» Required work: With pictures removed, print the listing exactly.

+++ Data records +++

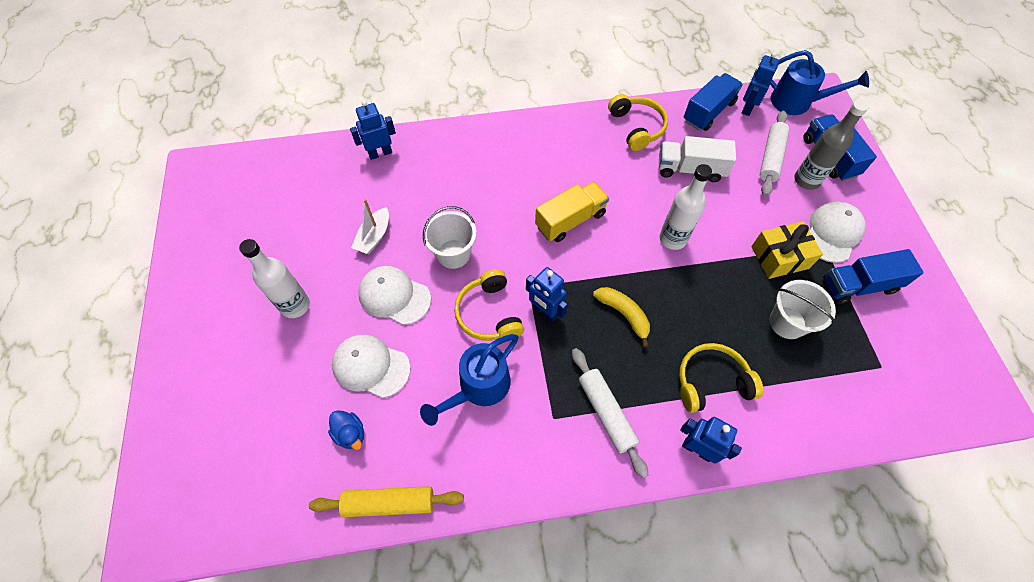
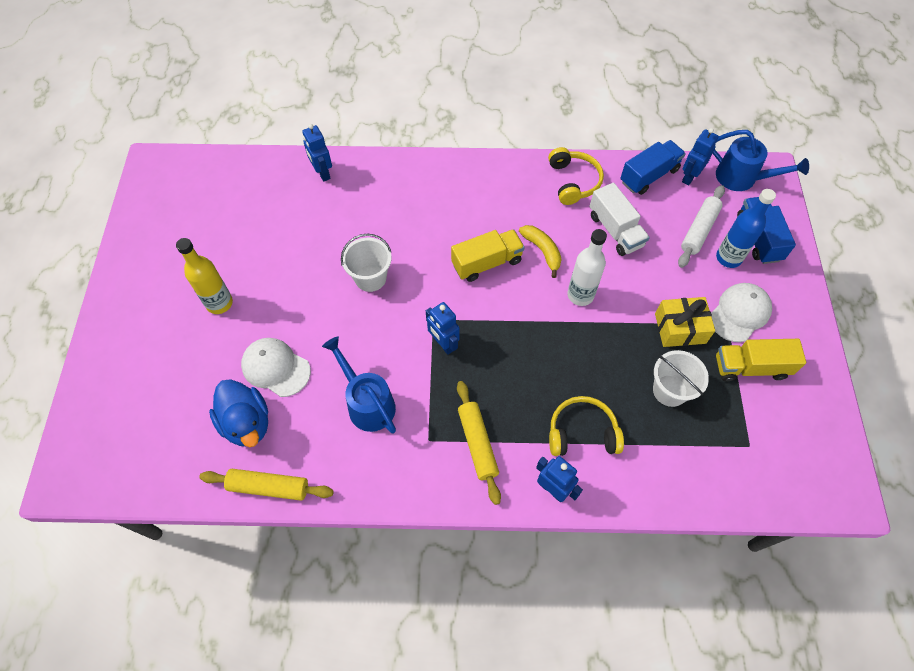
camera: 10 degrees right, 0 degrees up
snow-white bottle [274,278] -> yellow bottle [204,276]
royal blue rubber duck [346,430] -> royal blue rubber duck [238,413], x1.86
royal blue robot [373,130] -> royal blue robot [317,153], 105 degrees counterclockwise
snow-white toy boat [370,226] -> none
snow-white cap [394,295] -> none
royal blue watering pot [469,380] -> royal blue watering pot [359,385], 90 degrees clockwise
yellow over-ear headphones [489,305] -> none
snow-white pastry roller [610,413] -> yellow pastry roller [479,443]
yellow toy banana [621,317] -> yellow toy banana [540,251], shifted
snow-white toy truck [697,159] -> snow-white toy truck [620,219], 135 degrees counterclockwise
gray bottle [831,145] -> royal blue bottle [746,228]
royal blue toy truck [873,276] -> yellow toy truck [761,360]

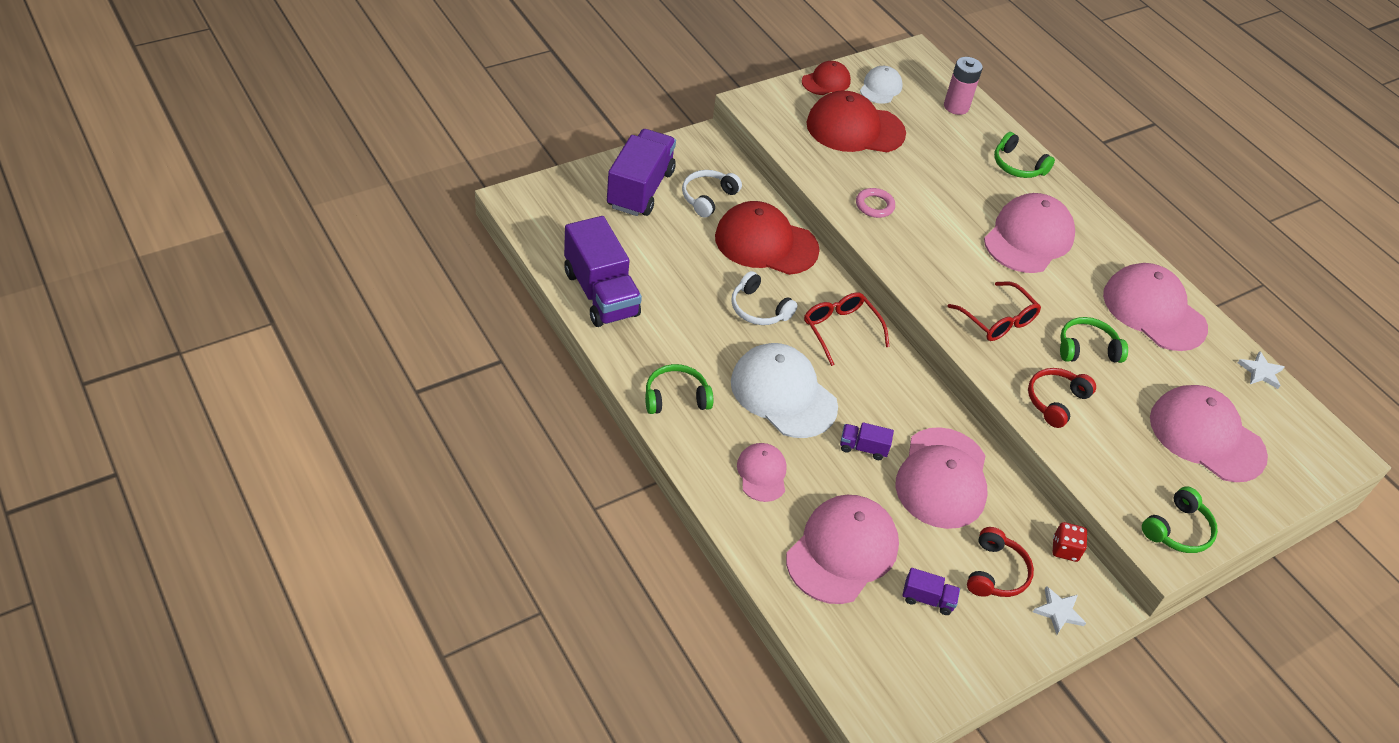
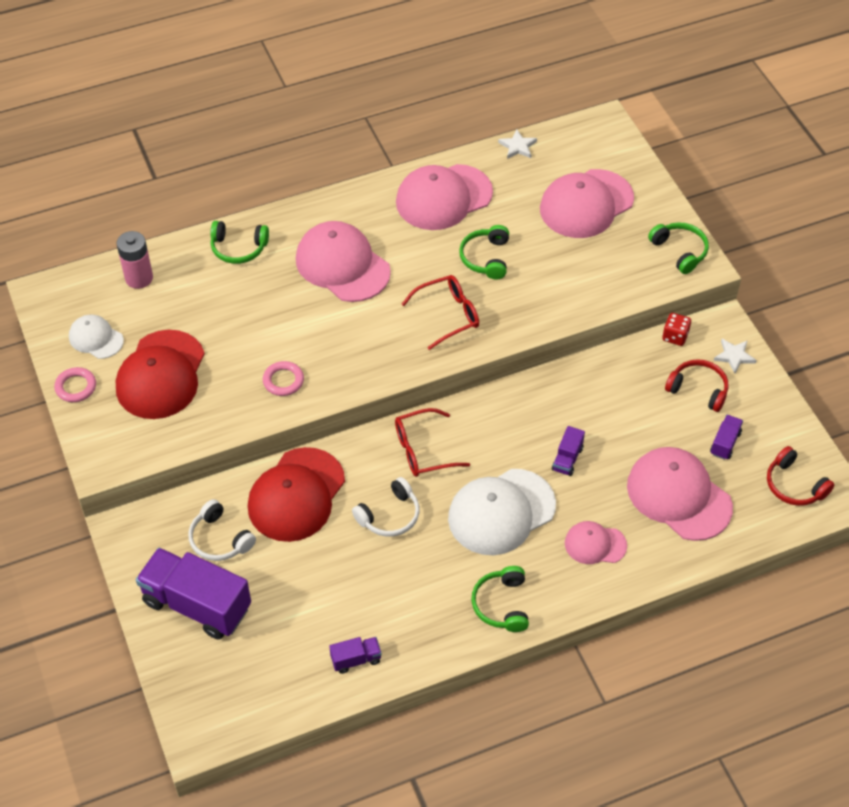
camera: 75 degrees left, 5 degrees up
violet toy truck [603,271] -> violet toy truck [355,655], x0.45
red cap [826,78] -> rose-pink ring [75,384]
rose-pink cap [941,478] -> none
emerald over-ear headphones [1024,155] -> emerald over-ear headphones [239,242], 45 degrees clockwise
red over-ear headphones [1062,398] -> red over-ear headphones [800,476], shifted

+++

» Finished exercise:
camera: 10 degrees right, 0 degrees up
snow-white bottle [274,278] -> yellow bottle [204,276]
royal blue rubber duck [346,430] -> royal blue rubber duck [238,413], x1.86
royal blue robot [373,130] -> royal blue robot [317,153], 105 degrees counterclockwise
snow-white toy boat [370,226] -> none
snow-white cap [394,295] -> none
royal blue watering pot [469,380] -> royal blue watering pot [359,385], 90 degrees clockwise
yellow over-ear headphones [489,305] -> none
snow-white pastry roller [610,413] -> yellow pastry roller [479,443]
yellow toy banana [621,317] -> yellow toy banana [540,251], shifted
snow-white toy truck [697,159] -> snow-white toy truck [620,219], 135 degrees counterclockwise
gray bottle [831,145] -> royal blue bottle [746,228]
royal blue toy truck [873,276] -> yellow toy truck [761,360]

camera: 75 degrees left, 5 degrees up
violet toy truck [603,271] -> violet toy truck [355,655], x0.45
red cap [826,78] -> rose-pink ring [75,384]
rose-pink cap [941,478] -> none
emerald over-ear headphones [1024,155] -> emerald over-ear headphones [239,242], 45 degrees clockwise
red over-ear headphones [1062,398] -> red over-ear headphones [800,476], shifted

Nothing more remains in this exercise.